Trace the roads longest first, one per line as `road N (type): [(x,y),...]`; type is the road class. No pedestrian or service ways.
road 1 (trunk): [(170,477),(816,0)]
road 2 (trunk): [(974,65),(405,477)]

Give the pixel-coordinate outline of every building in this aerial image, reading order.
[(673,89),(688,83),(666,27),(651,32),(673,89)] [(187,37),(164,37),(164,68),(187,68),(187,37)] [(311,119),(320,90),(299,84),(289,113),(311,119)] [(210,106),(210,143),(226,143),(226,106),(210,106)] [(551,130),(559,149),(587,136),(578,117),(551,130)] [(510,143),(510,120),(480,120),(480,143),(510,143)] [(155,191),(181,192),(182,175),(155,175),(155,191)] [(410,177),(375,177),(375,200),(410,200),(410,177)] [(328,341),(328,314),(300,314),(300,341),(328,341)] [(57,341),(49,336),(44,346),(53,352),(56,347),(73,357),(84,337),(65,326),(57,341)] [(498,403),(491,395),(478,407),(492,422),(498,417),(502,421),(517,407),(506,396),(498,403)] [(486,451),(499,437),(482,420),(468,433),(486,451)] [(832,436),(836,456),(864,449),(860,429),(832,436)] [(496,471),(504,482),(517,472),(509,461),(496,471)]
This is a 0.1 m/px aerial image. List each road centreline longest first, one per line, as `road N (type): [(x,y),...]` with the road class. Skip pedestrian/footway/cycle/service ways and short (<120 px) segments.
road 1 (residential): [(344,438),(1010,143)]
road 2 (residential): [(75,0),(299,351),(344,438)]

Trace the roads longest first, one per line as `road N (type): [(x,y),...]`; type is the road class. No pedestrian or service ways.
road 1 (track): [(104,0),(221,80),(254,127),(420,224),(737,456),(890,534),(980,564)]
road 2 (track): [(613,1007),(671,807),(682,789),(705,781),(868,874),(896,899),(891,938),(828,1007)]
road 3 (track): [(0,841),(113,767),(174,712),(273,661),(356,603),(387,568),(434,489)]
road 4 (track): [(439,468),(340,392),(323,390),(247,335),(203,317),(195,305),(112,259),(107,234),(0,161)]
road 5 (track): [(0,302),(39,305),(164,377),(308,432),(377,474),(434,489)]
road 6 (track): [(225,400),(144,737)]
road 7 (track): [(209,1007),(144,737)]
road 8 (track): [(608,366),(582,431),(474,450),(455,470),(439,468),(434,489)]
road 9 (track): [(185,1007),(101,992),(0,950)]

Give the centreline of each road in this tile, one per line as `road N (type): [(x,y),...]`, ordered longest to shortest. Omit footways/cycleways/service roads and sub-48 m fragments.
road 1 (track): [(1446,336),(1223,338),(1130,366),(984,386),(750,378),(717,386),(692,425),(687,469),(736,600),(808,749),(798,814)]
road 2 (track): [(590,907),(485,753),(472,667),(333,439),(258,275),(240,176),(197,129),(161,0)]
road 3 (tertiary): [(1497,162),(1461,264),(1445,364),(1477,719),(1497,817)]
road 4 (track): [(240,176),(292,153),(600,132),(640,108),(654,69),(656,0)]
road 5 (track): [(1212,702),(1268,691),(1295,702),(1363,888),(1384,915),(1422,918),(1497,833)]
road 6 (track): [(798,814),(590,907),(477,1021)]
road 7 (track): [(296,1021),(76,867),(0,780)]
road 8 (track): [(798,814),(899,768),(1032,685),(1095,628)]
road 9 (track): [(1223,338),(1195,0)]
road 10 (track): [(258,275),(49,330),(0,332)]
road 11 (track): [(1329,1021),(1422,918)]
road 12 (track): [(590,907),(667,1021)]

==================================================

→ TASK REQUIREMENTS
The records above need to be output again, verbatim.

→ WRITTEN ANSWER
Trace the roads longest first, one per line as `road N (type): [(x,y),...]`; type is the road class. No pedestrian or service ways.
road 1 (trunk): [(170,477),(816,0)]
road 2 (trunk): [(974,65),(405,477)]

Give the pixel-coordinate outline of every building in this aerial image, reading order.
[(673,89),(688,83),(666,27),(651,32),(673,89)] [(187,37),(164,37),(164,68),(187,68),(187,37)] [(311,119),(320,90),(299,84),(289,113),(311,119)] [(210,106),(210,143),(226,143),(226,106),(210,106)] [(551,130),(559,149),(587,136),(578,117),(551,130)] [(510,143),(510,120),(480,120),(480,143),(510,143)] [(155,191),(181,192),(182,175),(155,175),(155,191)] [(410,177),(375,177),(375,200),(410,200),(410,177)] [(328,341),(328,314),(300,314),(300,341),(328,341)] [(57,341),(49,336),(44,346),(53,352),(56,347),(73,357),(84,337),(65,326),(57,341)] [(498,403),(491,395),(478,407),(492,422),(498,417),(502,421),(517,407),(506,396),(498,403)] [(486,451),(499,437),(482,420),(468,433),(486,451)] [(832,436),(836,456),(864,449),(860,429),(832,436)] [(496,471),(504,482),(517,472),(509,461),(496,471)]
This is a 0.1 m/px aerial image. List each road centreline longest first, one per line, as `road N (type): [(x,y),...]` with the road class. Skip pedestrian/footway/cycle/service ways and short (<120 px) segments.
road 1 (residential): [(344,438),(1010,143)]
road 2 (residential): [(75,0),(299,351),(344,438)]

Trace the roads longest first, one per line as `road N (type): [(x,y),...]`; type is the road class. No pedestrian or service ways.
road 1 (track): [(104,0),(221,80),(254,127),(420,224),(737,456),(890,534),(980,564)]
road 2 (track): [(613,1007),(671,807),(682,789),(705,781),(868,874),(896,899),(891,938),(828,1007)]
road 3 (track): [(0,841),(113,767),(174,712),(273,661),(356,603),(387,568),(434,489)]
road 4 (track): [(439,468),(340,392),(323,390),(247,335),(203,317),(195,305),(112,259),(107,234),(0,161)]
road 5 (track): [(0,302),(39,305),(164,377),(308,432),(377,474),(434,489)]
road 6 (track): [(225,400),(144,737)]
road 7 (track): [(209,1007),(144,737)]
road 8 (track): [(608,366),(582,431),(474,450),(455,470),(439,468),(434,489)]
road 9 (track): [(185,1007),(101,992),(0,950)]

Give the centreline of each road in this tile, one per line as `road N (type): [(x,y),...]`, ordered longest to shortest. Omit footways/cycleways/service roads and sub-48 m fragments.
road 1 (track): [(1446,336),(1223,338),(1130,366),(984,386),(750,378),(717,386),(692,425),(687,469),(736,600),(808,749),(798,814)]
road 2 (track): [(590,907),(485,753),(472,667),(333,439),(258,275),(240,176),(197,129),(161,0)]
road 3 (tertiary): [(1497,162),(1461,264),(1445,364),(1477,719),(1497,817)]
road 4 (track): [(240,176),(292,153),(600,132),(640,108),(654,69),(656,0)]
road 5 (track): [(1212,702),(1268,691),(1295,702),(1363,888),(1384,915),(1422,918),(1497,833)]
road 6 (track): [(798,814),(590,907),(477,1021)]
road 7 (track): [(296,1021),(76,867),(0,780)]
road 8 (track): [(798,814),(899,768),(1032,685),(1095,628)]
road 9 (track): [(1223,338),(1195,0)]
road 10 (track): [(258,275),(49,330),(0,332)]
road 11 (track): [(1329,1021),(1422,918)]
road 12 (track): [(590,907),(667,1021)]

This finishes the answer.